** Opening Given material block **

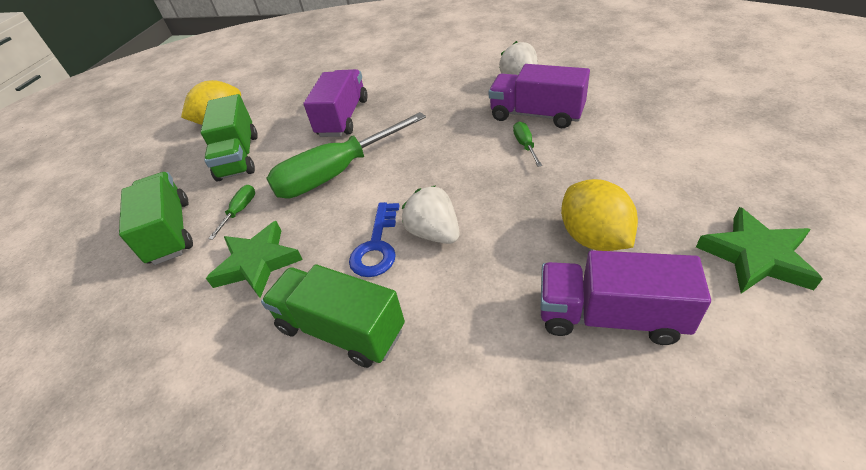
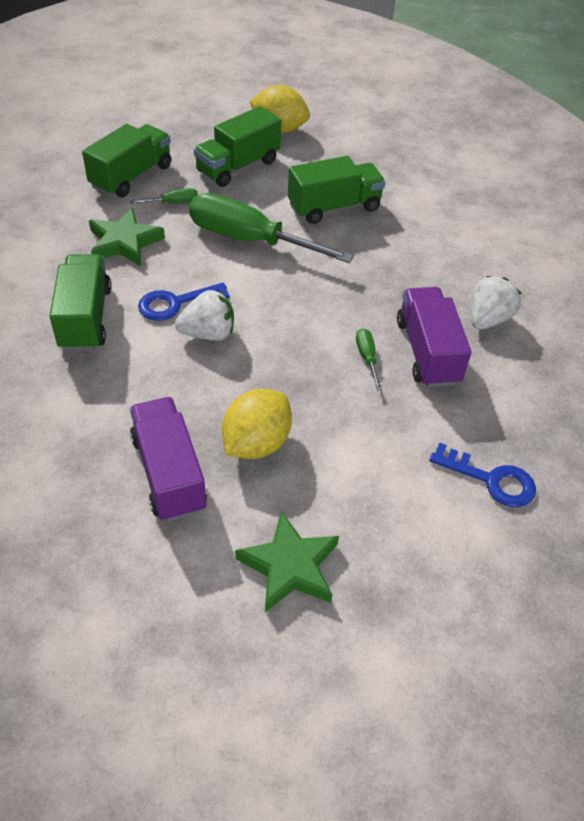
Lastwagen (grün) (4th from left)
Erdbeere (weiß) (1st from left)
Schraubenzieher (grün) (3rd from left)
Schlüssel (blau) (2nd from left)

** Closing Given material block **

◆ **Your objective**:
Wherever the word "grün" shows up in the material, copy the line it is on.

◆ **Solution to the exercise**:
Lastwagen (grün) (4th from left)
Schraubenzieher (grün) (3rd from left)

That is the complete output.